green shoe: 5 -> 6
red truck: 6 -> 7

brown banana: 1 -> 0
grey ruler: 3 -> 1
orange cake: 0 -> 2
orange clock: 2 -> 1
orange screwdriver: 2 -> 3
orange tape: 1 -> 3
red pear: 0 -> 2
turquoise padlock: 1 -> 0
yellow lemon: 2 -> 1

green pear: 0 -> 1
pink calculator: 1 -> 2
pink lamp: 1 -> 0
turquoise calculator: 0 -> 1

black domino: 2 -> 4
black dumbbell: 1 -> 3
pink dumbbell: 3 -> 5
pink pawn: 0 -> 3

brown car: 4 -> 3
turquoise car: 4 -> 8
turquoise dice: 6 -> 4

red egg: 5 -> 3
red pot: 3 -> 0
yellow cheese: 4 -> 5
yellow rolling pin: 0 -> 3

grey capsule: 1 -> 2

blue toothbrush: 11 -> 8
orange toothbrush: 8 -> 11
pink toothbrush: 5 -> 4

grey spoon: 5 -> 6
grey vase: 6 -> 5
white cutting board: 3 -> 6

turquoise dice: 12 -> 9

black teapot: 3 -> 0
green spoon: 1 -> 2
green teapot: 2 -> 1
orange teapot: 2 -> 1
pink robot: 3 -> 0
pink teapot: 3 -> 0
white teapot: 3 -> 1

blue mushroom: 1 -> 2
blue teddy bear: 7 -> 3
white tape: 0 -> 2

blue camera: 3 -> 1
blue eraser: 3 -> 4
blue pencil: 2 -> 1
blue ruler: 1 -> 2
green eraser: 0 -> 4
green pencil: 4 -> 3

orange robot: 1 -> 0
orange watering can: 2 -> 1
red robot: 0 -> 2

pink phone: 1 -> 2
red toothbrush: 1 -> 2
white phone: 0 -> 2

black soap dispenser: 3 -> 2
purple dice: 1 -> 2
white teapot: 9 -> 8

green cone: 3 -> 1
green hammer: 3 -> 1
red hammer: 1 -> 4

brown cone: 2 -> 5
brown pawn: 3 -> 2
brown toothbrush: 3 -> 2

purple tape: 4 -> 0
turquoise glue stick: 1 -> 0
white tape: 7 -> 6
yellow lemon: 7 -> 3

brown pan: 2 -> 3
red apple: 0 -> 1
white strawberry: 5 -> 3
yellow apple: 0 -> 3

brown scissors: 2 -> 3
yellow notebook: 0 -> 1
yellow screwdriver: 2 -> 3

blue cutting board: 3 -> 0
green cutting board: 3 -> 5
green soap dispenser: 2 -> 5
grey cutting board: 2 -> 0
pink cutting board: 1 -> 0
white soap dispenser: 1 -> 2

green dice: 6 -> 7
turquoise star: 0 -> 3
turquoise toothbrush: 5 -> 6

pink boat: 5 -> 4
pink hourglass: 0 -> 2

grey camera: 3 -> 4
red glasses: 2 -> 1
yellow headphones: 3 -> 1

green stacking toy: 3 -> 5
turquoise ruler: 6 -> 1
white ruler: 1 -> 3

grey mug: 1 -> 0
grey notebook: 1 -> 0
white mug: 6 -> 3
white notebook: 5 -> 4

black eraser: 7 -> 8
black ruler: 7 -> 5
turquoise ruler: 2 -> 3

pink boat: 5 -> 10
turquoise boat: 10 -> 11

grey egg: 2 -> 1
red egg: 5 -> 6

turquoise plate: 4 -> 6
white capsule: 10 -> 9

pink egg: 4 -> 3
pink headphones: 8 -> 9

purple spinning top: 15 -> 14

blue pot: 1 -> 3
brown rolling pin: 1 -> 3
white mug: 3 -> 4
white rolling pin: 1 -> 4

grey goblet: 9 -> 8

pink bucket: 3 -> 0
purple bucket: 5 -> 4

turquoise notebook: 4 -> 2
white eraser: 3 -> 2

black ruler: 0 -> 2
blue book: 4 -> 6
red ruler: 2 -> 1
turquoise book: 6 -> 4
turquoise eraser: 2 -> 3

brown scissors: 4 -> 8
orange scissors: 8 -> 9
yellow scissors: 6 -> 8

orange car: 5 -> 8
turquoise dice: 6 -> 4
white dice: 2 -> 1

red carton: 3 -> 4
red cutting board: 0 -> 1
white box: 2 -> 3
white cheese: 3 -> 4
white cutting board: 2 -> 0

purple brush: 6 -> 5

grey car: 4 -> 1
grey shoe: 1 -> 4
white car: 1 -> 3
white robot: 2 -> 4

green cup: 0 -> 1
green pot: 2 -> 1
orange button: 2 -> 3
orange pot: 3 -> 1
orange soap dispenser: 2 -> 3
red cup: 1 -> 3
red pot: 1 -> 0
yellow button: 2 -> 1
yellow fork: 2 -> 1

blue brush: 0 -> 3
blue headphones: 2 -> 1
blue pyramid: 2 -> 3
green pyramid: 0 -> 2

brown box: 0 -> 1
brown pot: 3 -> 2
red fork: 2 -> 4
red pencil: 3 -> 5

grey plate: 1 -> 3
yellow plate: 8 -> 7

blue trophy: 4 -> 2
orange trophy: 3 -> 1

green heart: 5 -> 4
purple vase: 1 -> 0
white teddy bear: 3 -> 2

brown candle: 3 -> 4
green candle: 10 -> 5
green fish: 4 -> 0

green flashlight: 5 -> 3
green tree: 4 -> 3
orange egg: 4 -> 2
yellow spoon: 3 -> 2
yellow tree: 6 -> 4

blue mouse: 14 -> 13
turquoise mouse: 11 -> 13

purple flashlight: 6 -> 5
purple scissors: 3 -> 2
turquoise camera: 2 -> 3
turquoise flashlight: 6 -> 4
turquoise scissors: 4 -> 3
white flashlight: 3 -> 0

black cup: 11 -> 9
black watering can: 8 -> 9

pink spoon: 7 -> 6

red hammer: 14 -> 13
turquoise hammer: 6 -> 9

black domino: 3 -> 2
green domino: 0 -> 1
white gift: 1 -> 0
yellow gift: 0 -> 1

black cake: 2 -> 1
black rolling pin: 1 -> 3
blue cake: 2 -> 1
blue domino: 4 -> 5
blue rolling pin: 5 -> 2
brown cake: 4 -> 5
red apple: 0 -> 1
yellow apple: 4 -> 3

————

▶ Task instructions: Every line of the data is to be printed again exactly.

▶ Written reply:
green shoe: 5 -> 6
red truck: 6 -> 7

brown banana: 1 -> 0
grey ruler: 3 -> 1
orange cake: 0 -> 2
orange clock: 2 -> 1
orange screwdriver: 2 -> 3
orange tape: 1 -> 3
red pear: 0 -> 2
turquoise padlock: 1 -> 0
yellow lemon: 2 -> 1

green pear: 0 -> 1
pink calculator: 1 -> 2
pink lamp: 1 -> 0
turquoise calculator: 0 -> 1

black domino: 2 -> 4
black dumbbell: 1 -> 3
pink dumbbell: 3 -> 5
pink pawn: 0 -> 3

brown car: 4 -> 3
turquoise car: 4 -> 8
turquoise dice: 6 -> 4

red egg: 5 -> 3
red pot: 3 -> 0
yellow cheese: 4 -> 5
yellow rolling pin: 0 -> 3

grey capsule: 1 -> 2

blue toothbrush: 11 -> 8
orange toothbrush: 8 -> 11
pink toothbrush: 5 -> 4

grey spoon: 5 -> 6
grey vase: 6 -> 5
white cutting board: 3 -> 6

turquoise dice: 12 -> 9

black teapot: 3 -> 0
green spoon: 1 -> 2
green teapot: 2 -> 1
orange teapot: 2 -> 1
pink robot: 3 -> 0
pink teapot: 3 -> 0
white teapot: 3 -> 1

blue mushroom: 1 -> 2
blue teddy bear: 7 -> 3
white tape: 0 -> 2

blue camera: 3 -> 1
blue eraser: 3 -> 4
blue pencil: 2 -> 1
blue ruler: 1 -> 2
green eraser: 0 -> 4
green pencil: 4 -> 3

orange robot: 1 -> 0
orange watering can: 2 -> 1
red robot: 0 -> 2

pink phone: 1 -> 2
red toothbrush: 1 -> 2
white phone: 0 -> 2

black soap dispenser: 3 -> 2
purple dice: 1 -> 2
white teapot: 9 -> 8

green cone: 3 -> 1
green hammer: 3 -> 1
red hammer: 1 -> 4

brown cone: 2 -> 5
brown pawn: 3 -> 2
brown toothbrush: 3 -> 2

purple tape: 4 -> 0
turquoise glue stick: 1 -> 0
white tape: 7 -> 6
yellow lemon: 7 -> 3

brown pan: 2 -> 3
red apple: 0 -> 1
white strawberry: 5 -> 3
yellow apple: 0 -> 3

brown scissors: 2 -> 3
yellow notebook: 0 -> 1
yellow screwdriver: 2 -> 3

blue cutting board: 3 -> 0
green cutting board: 3 -> 5
green soap dispenser: 2 -> 5
grey cutting board: 2 -> 0
pink cutting board: 1 -> 0
white soap dispenser: 1 -> 2

green dice: 6 -> 7
turquoise star: 0 -> 3
turquoise toothbrush: 5 -> 6

pink boat: 5 -> 4
pink hourglass: 0 -> 2

grey camera: 3 -> 4
red glasses: 2 -> 1
yellow headphones: 3 -> 1

green stacking toy: 3 -> 5
turquoise ruler: 6 -> 1
white ruler: 1 -> 3

grey mug: 1 -> 0
grey notebook: 1 -> 0
white mug: 6 -> 3
white notebook: 5 -> 4

black eraser: 7 -> 8
black ruler: 7 -> 5
turquoise ruler: 2 -> 3

pink boat: 5 -> 10
turquoise boat: 10 -> 11

grey egg: 2 -> 1
red egg: 5 -> 6

turquoise plate: 4 -> 6
white capsule: 10 -> 9

pink egg: 4 -> 3
pink headphones: 8 -> 9

purple spinning top: 15 -> 14

blue pot: 1 -> 3
brown rolling pin: 1 -> 3
white mug: 3 -> 4
white rolling pin: 1 -> 4

grey goblet: 9 -> 8

pink bucket: 3 -> 0
purple bucket: 5 -> 4

turquoise notebook: 4 -> 2
white eraser: 3 -> 2

black ruler: 0 -> 2
blue book: 4 -> 6
red ruler: 2 -> 1
turquoise book: 6 -> 4
turquoise eraser: 2 -> 3

brown scissors: 4 -> 8
orange scissors: 8 -> 9
yellow scissors: 6 -> 8

orange car: 5 -> 8
turquoise dice: 6 -> 4
white dice: 2 -> 1

red carton: 3 -> 4
red cutting board: 0 -> 1
white box: 2 -> 3
white cheese: 3 -> 4
white cutting board: 2 -> 0

purple brush: 6 -> 5

grey car: 4 -> 1
grey shoe: 1 -> 4
white car: 1 -> 3
white robot: 2 -> 4

green cup: 0 -> 1
green pot: 2 -> 1
orange button: 2 -> 3
orange pot: 3 -> 1
orange soap dispenser: 2 -> 3
red cup: 1 -> 3
red pot: 1 -> 0
yellow button: 2 -> 1
yellow fork: 2 -> 1

blue brush: 0 -> 3
blue headphones: 2 -> 1
blue pyramid: 2 -> 3
green pyramid: 0 -> 2

brown box: 0 -> 1
brown pot: 3 -> 2
red fork: 2 -> 4
red pencil: 3 -> 5

grey plate: 1 -> 3
yellow plate: 8 -> 7

blue trophy: 4 -> 2
orange trophy: 3 -> 1

green heart: 5 -> 4
purple vase: 1 -> 0
white teddy bear: 3 -> 2

brown candle: 3 -> 4
green candle: 10 -> 5
green fish: 4 -> 0

green flashlight: 5 -> 3
green tree: 4 -> 3
orange egg: 4 -> 2
yellow spoon: 3 -> 2
yellow tree: 6 -> 4

blue mouse: 14 -> 13
turquoise mouse: 11 -> 13

purple flashlight: 6 -> 5
purple scissors: 3 -> 2
turquoise camera: 2 -> 3
turquoise flashlight: 6 -> 4
turquoise scissors: 4 -> 3
white flashlight: 3 -> 0

black cup: 11 -> 9
black watering can: 8 -> 9

pink spoon: 7 -> 6

red hammer: 14 -> 13
turquoise hammer: 6 -> 9

black domino: 3 -> 2
green domino: 0 -> 1
white gift: 1 -> 0
yellow gift: 0 -> 1

black cake: 2 -> 1
black rolling pin: 1 -> 3
blue cake: 2 -> 1
blue domino: 4 -> 5
blue rolling pin: 5 -> 2
brown cake: 4 -> 5
red apple: 0 -> 1
yellow apple: 4 -> 3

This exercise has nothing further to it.